▶ **Work order**: Could you retype exactly the lines below between the one holding "C201: 68nF (+3V3, n20) -> none" and the one holding "U210: XOR CD4070", inclusive, leaving out any pictures?

==== Records to use

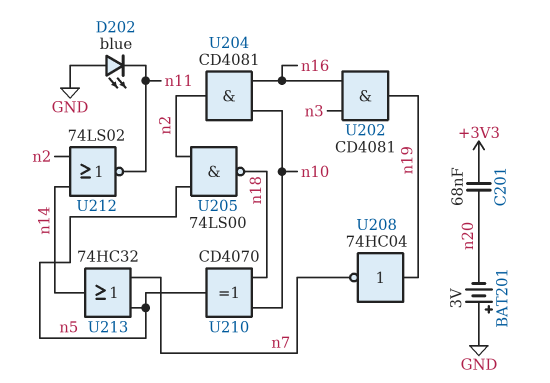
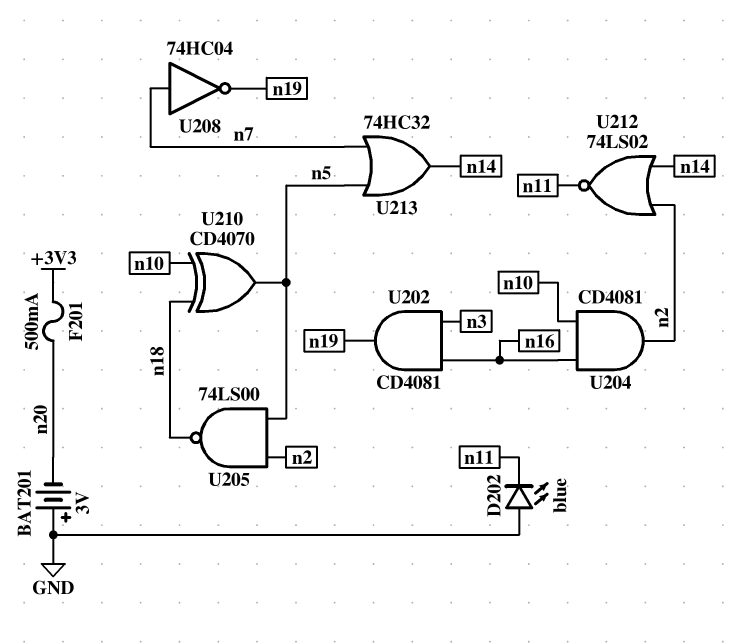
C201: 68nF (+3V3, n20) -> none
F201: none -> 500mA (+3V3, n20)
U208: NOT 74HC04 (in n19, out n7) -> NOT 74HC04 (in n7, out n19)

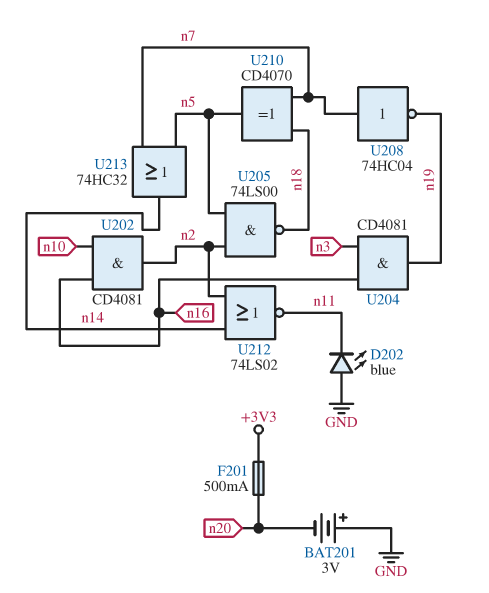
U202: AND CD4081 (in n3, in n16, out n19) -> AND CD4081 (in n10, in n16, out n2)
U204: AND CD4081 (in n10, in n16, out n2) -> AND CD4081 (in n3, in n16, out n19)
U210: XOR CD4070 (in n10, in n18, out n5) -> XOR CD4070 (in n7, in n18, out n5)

========
==== Records to use

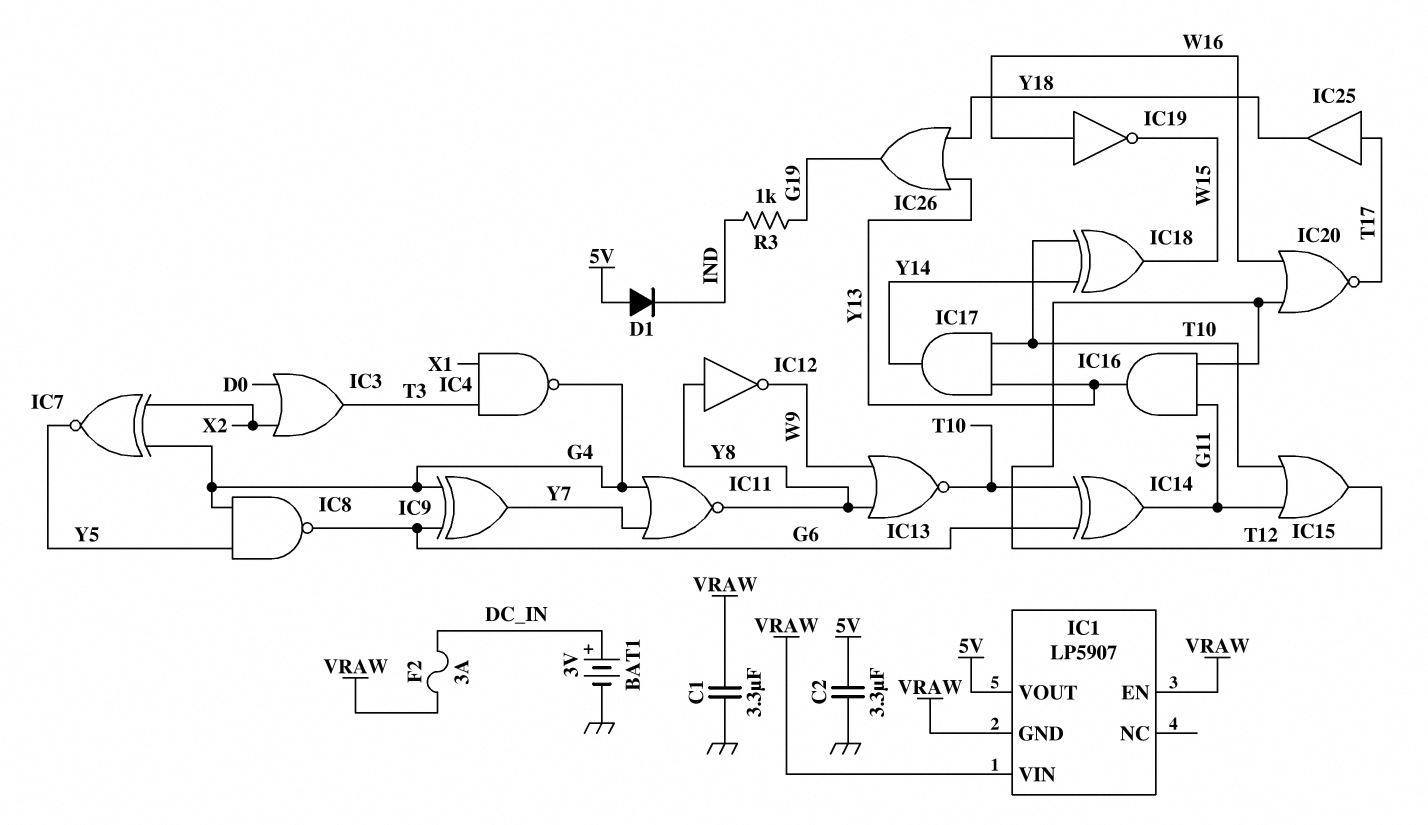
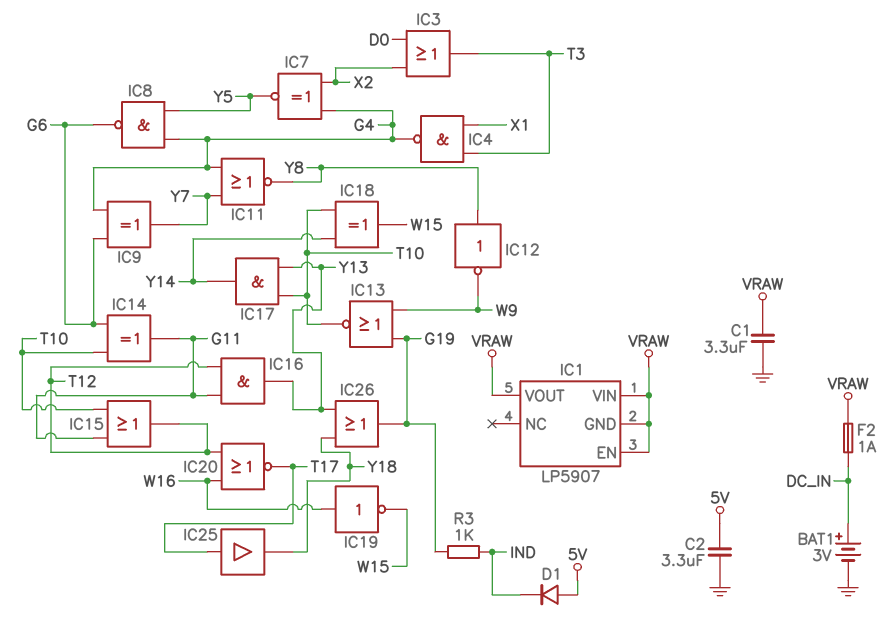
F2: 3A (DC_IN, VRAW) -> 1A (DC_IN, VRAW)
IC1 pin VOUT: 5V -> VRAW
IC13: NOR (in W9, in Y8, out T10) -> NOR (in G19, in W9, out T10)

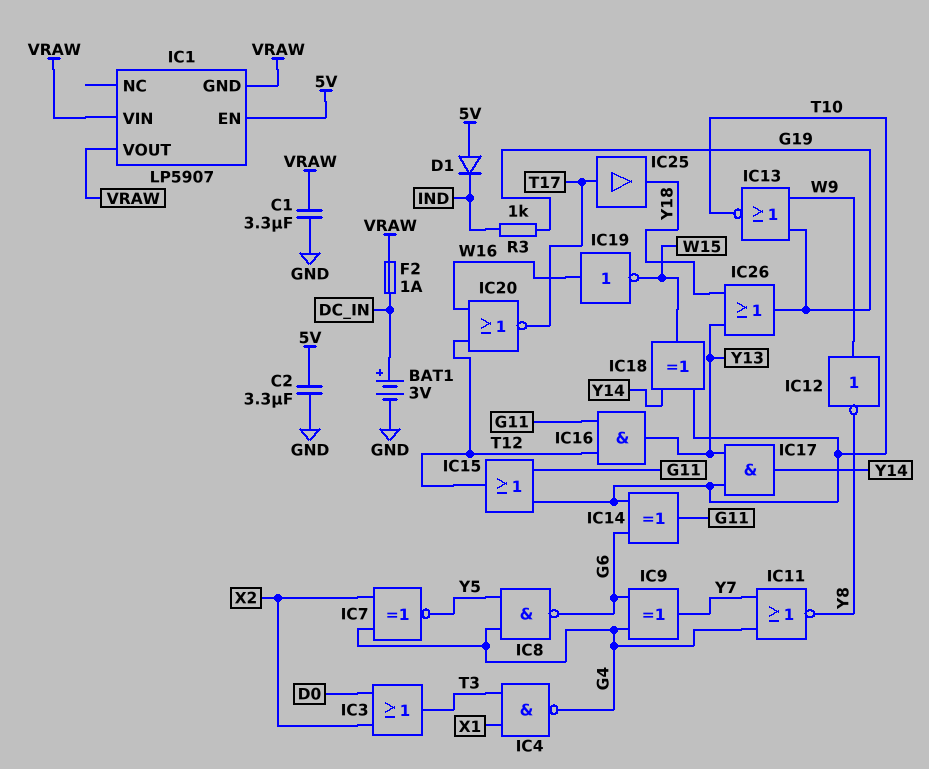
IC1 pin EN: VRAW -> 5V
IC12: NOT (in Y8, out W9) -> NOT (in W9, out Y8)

========

▶ **Response box**:
C201: 68nF (+3V3, n20) -> none
F201: none -> 500mA (+3V3, n20)
U208: NOT 74HC04 (in n19, out n7) -> NOT 74HC04 (in n7, out n19)

U202: AND CD4081 (in n3, in n16, out n19) -> AND CD4081 (in n10, in n16, out n2)
U204: AND CD4081 (in n10, in n16, out n2) -> AND CD4081 (in n3, in n16, out n19)
U210: XOR CD4070 (in n10, in n18, out n5) -> XOR CD4070 (in n7, in n18, out n5)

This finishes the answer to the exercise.